Exercise details: The reply has to be a number alone, equal to how many lines in the entries below hold the string "order".

Material to process:
--
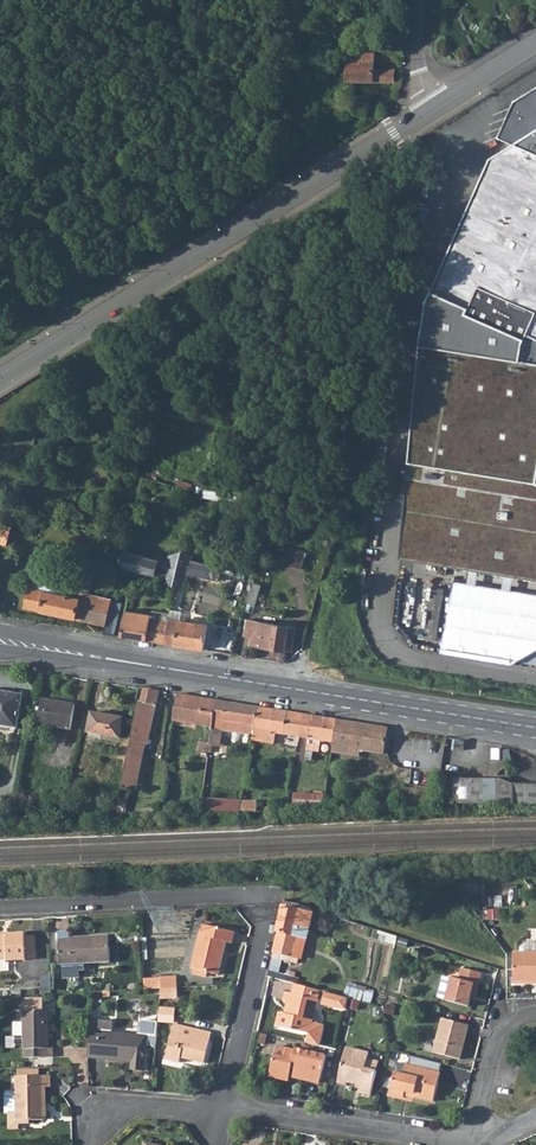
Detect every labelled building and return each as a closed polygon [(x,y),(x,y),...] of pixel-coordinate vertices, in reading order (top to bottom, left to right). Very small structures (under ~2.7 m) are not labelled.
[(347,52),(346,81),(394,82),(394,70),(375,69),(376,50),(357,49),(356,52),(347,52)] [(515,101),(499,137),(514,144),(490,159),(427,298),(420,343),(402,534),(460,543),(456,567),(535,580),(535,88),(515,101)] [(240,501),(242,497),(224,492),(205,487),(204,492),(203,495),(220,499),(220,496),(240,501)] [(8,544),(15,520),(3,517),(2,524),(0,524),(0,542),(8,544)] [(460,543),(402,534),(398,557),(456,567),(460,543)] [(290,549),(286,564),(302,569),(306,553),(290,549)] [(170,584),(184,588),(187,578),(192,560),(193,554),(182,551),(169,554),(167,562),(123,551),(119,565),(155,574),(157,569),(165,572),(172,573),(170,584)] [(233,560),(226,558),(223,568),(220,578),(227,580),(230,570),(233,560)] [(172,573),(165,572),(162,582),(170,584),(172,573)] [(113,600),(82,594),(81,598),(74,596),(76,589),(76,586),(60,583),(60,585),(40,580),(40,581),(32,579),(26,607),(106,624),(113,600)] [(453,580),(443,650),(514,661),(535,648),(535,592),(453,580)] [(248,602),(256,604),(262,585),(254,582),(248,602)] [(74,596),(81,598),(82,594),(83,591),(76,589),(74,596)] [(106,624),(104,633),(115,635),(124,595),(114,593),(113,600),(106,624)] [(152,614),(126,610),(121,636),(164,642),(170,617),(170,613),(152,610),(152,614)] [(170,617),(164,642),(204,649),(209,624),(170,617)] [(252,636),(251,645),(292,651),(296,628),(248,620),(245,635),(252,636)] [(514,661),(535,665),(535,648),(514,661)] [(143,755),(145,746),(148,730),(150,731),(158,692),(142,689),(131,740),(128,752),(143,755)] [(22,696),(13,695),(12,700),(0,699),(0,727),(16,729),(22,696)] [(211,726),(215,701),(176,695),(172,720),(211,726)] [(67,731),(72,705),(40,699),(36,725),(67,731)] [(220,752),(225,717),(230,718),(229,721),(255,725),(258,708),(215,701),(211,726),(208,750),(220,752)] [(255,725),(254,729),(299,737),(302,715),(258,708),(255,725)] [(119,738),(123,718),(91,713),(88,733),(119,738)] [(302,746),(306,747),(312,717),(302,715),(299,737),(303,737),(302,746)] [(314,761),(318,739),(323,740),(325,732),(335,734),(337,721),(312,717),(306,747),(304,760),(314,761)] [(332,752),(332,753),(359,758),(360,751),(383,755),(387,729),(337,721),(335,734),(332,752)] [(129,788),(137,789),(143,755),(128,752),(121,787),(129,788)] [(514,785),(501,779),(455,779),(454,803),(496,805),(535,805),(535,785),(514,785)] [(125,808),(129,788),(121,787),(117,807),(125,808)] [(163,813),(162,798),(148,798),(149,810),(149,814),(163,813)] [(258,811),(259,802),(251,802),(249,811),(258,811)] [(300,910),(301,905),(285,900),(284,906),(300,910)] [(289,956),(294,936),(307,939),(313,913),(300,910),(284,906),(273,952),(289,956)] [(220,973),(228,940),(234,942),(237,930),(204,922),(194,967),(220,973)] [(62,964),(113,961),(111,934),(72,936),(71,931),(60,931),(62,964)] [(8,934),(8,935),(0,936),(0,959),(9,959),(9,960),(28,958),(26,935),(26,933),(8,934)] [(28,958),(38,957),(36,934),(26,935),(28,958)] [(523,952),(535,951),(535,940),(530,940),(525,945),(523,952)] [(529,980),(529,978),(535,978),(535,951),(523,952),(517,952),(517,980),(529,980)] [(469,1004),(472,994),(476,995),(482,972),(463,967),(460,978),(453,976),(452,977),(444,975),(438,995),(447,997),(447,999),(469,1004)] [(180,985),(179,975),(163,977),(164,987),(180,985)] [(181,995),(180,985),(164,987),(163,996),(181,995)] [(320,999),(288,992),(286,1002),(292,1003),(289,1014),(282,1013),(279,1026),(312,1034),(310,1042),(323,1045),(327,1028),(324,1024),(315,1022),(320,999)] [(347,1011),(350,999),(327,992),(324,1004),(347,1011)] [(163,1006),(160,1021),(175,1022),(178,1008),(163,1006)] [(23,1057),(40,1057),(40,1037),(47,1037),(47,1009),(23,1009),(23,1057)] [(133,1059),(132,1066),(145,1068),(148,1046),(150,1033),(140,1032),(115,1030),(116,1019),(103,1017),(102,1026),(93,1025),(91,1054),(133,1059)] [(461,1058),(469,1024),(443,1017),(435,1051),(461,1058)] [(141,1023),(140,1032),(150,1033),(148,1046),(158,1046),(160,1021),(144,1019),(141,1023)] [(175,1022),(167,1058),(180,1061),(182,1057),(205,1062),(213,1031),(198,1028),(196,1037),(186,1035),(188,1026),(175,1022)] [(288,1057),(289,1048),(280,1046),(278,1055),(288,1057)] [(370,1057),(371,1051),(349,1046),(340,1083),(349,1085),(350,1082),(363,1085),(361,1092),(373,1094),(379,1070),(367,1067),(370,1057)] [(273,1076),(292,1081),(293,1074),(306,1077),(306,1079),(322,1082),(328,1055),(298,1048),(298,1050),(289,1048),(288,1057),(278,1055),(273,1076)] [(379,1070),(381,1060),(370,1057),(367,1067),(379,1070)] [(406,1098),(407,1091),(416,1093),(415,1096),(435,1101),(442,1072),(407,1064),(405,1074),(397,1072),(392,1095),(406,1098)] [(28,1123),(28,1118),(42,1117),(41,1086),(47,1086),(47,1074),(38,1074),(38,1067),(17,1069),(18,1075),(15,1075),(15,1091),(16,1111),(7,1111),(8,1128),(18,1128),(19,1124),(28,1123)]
--
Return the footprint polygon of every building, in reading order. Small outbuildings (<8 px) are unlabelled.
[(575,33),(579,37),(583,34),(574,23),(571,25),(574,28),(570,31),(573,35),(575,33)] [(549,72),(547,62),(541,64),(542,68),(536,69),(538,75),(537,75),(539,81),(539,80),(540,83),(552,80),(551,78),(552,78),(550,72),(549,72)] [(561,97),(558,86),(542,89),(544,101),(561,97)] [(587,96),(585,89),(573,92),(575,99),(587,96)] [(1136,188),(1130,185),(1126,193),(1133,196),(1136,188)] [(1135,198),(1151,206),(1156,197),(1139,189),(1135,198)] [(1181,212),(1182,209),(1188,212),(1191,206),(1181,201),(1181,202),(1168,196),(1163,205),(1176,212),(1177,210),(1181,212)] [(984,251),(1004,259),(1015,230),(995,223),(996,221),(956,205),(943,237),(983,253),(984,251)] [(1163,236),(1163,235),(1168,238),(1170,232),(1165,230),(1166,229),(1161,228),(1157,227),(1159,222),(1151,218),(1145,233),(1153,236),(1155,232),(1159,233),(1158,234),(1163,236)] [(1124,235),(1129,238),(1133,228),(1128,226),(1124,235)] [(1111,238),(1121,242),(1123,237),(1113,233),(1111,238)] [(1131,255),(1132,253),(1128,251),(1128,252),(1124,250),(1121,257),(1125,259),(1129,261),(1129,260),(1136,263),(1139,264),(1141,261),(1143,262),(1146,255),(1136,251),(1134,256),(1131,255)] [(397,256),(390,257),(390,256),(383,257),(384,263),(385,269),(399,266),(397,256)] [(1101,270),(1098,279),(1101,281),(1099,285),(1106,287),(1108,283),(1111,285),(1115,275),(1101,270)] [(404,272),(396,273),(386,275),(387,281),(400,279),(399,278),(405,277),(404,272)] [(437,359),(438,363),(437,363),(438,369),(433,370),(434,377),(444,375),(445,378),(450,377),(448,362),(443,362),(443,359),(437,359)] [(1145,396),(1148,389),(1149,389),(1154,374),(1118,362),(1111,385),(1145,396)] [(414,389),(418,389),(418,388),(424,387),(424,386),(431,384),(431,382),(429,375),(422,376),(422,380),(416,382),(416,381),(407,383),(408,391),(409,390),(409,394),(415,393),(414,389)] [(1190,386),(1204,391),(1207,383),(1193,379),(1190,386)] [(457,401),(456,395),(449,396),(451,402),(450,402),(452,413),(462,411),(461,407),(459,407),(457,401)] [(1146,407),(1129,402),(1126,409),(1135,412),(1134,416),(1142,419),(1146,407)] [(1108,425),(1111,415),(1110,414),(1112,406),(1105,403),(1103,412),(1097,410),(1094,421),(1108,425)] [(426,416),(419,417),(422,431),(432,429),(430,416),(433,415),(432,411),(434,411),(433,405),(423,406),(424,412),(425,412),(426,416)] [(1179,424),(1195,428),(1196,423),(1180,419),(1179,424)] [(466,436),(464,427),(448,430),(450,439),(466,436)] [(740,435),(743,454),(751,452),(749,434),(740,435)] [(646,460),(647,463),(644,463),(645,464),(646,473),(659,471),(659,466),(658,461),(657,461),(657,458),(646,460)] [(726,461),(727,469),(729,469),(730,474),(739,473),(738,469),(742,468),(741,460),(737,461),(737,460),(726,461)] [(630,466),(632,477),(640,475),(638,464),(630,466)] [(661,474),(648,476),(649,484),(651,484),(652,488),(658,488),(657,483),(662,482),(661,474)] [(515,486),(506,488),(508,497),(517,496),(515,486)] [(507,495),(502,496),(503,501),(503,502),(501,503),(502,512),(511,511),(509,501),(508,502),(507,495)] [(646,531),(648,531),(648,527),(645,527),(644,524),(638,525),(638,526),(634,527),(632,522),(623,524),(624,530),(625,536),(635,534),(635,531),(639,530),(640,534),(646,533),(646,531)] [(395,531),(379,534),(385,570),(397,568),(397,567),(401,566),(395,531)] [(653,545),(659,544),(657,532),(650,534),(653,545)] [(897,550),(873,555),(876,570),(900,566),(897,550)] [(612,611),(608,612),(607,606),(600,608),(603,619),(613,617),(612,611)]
--
Result of this task: 2